◆ Dataset records ◆
__________________________________________________

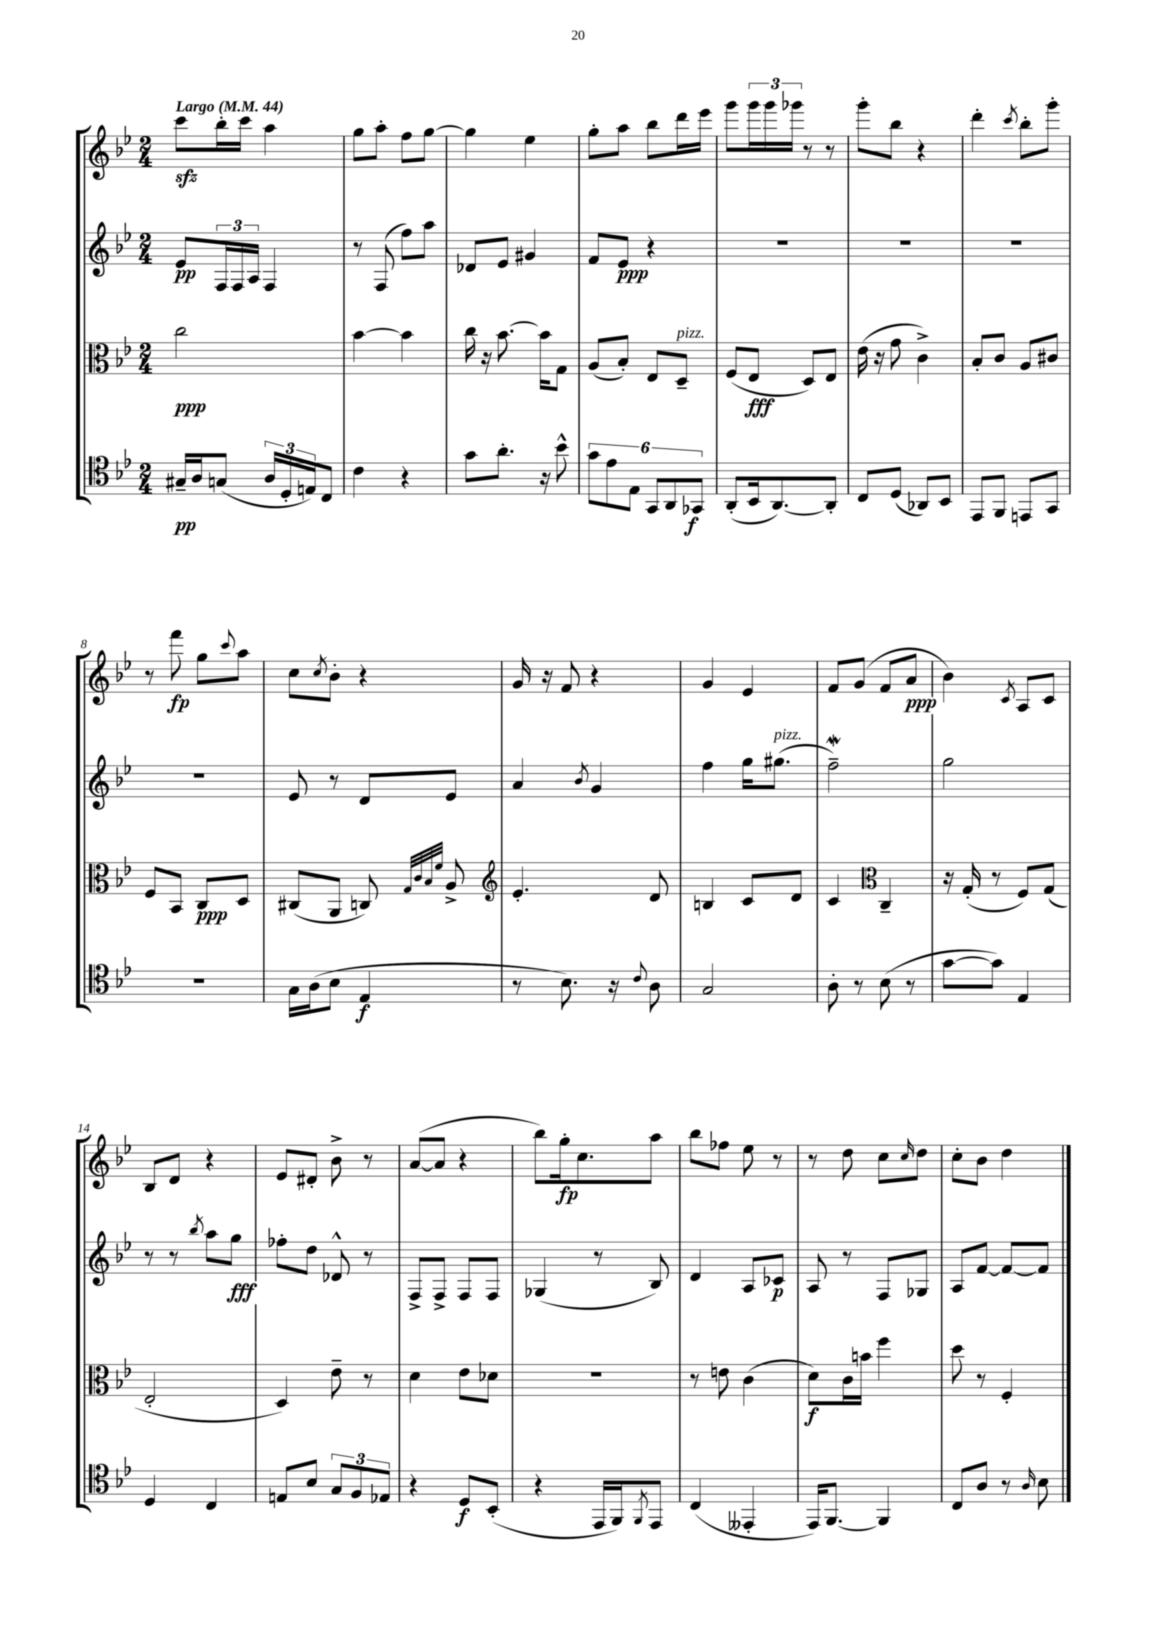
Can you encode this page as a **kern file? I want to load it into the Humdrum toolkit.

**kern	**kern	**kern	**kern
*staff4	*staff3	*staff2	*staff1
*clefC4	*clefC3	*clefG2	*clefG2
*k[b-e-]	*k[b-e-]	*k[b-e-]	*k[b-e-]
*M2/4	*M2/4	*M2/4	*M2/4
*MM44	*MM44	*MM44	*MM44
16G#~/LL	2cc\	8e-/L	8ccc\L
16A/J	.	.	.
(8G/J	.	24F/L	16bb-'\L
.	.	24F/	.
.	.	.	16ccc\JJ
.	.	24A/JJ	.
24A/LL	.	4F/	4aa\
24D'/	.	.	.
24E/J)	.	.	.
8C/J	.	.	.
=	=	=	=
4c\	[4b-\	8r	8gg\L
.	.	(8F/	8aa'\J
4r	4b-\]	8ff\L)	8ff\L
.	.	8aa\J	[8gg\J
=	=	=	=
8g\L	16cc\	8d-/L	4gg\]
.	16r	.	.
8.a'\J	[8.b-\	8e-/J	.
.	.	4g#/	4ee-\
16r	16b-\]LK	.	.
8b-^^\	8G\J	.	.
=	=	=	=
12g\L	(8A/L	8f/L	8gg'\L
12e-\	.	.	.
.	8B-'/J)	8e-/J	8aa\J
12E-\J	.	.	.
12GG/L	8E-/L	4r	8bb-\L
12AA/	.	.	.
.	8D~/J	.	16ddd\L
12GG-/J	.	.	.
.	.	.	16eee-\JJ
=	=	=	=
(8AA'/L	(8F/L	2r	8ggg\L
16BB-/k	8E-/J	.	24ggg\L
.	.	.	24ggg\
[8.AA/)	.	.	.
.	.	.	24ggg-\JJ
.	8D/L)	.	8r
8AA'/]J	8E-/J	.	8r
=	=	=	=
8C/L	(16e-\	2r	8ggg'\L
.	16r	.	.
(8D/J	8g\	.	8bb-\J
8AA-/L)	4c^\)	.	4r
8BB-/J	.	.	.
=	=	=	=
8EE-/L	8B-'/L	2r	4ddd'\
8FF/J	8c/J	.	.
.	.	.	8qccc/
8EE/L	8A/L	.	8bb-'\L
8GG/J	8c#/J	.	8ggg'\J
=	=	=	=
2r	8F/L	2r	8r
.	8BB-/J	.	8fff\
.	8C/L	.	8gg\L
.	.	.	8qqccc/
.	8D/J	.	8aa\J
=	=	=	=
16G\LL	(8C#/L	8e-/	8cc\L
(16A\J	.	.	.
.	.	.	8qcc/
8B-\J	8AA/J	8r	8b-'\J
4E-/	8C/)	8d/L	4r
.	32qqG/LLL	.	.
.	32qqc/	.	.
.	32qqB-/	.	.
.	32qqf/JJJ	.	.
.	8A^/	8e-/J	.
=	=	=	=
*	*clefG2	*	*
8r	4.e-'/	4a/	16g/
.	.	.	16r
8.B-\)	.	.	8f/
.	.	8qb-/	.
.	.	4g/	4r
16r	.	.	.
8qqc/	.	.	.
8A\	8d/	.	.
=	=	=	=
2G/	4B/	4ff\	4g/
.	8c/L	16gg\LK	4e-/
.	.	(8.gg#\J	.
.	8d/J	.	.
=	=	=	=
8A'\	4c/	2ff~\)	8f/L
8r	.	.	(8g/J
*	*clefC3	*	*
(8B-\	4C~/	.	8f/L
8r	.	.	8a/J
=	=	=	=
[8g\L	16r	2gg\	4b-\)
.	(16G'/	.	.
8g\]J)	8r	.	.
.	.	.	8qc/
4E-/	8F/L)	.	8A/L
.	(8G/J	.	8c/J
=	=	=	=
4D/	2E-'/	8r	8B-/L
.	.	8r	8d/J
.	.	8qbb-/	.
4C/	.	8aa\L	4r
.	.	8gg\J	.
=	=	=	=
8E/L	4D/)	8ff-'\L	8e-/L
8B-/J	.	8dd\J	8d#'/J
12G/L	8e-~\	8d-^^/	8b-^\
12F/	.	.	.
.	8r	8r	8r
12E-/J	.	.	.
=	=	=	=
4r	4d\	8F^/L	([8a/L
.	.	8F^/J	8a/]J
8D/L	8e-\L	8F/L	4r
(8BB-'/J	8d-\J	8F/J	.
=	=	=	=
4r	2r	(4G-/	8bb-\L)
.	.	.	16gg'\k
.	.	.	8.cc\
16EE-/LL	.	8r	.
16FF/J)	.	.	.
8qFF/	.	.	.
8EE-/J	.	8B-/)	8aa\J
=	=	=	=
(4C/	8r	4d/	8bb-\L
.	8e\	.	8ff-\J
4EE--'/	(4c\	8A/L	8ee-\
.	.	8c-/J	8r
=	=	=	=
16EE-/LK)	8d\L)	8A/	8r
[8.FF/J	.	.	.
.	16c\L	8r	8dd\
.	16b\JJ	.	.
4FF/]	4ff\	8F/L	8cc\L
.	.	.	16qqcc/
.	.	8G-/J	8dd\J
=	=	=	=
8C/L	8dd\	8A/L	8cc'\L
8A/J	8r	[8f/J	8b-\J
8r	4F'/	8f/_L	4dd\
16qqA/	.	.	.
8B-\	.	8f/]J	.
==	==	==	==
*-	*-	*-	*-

__________________________________________________

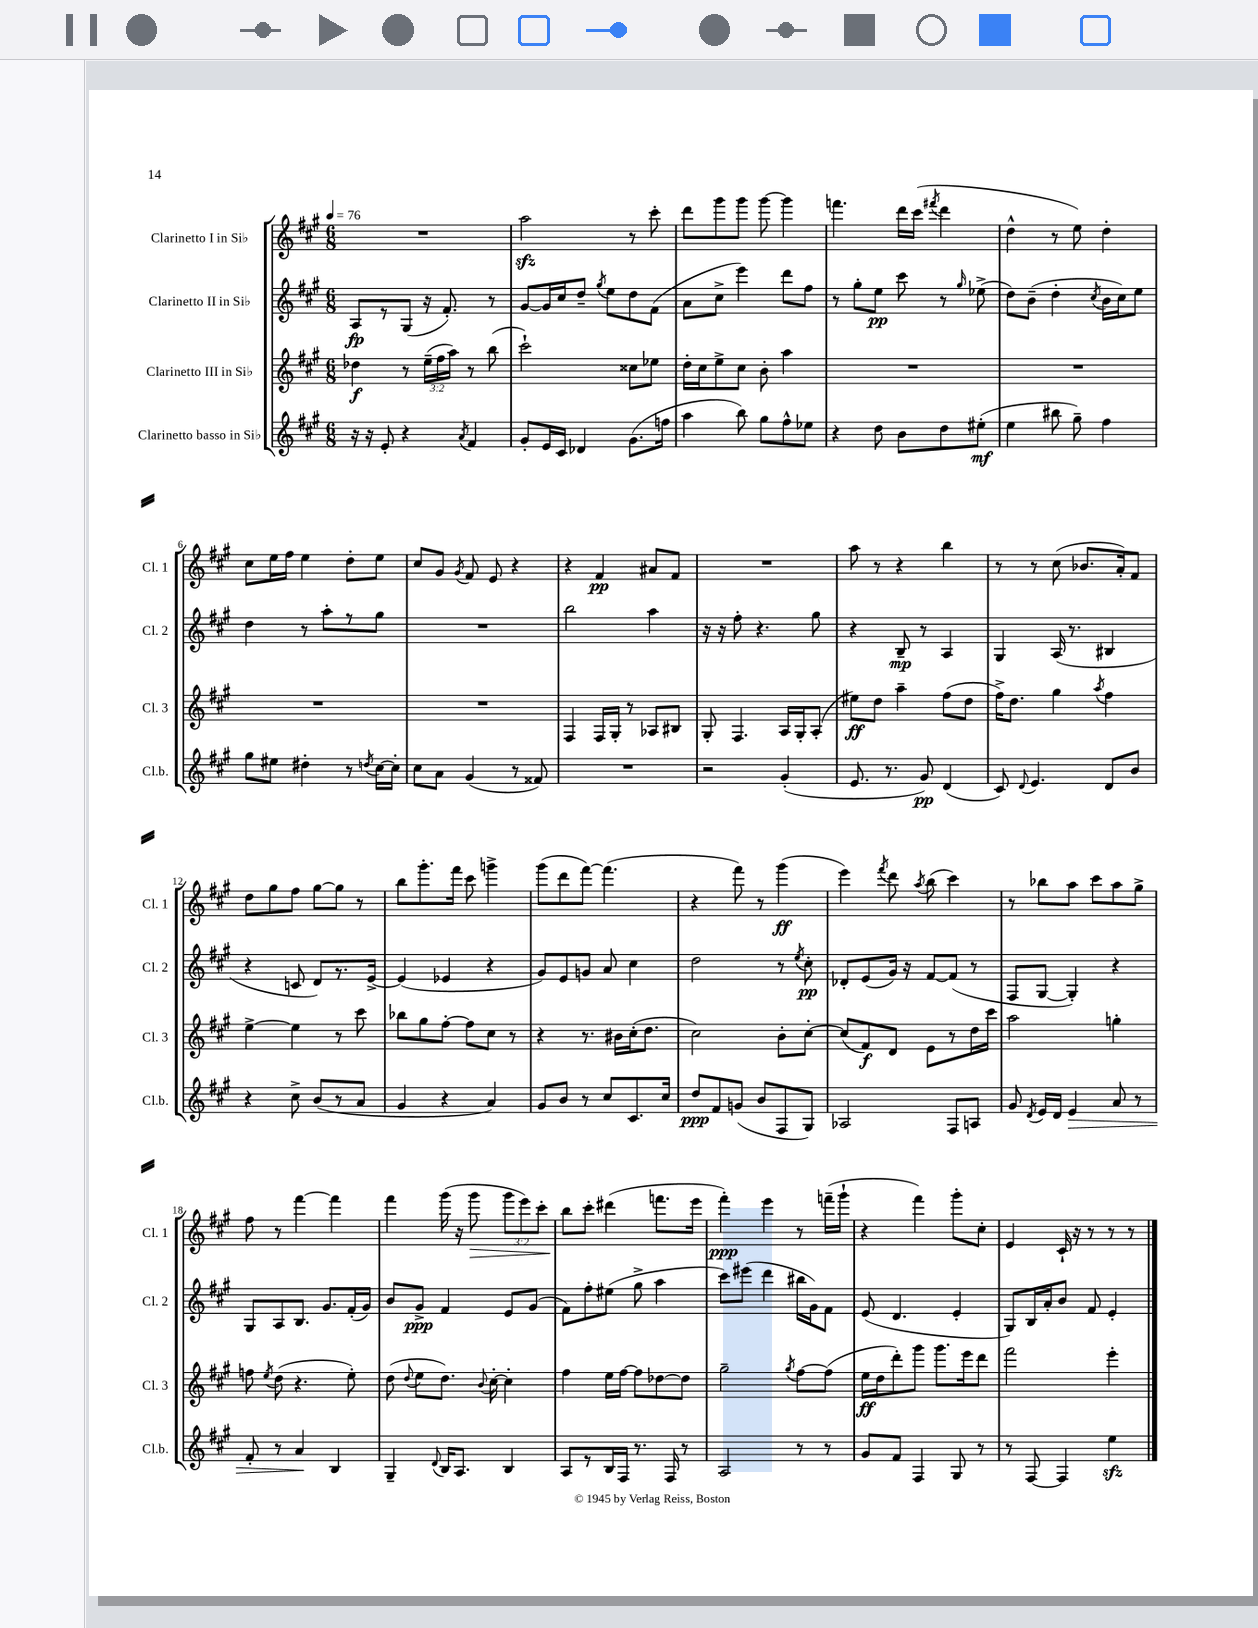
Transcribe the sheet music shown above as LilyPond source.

__________________________________________________

◆ Task to carry out ◆
Pull out each line of the data above that contains the string "kern".

◆ Exercise answer ◆
Can you encode this page as a **kern file? I want to load it into the Humdrum toolkit.
**kern	**kern	**kern	**kern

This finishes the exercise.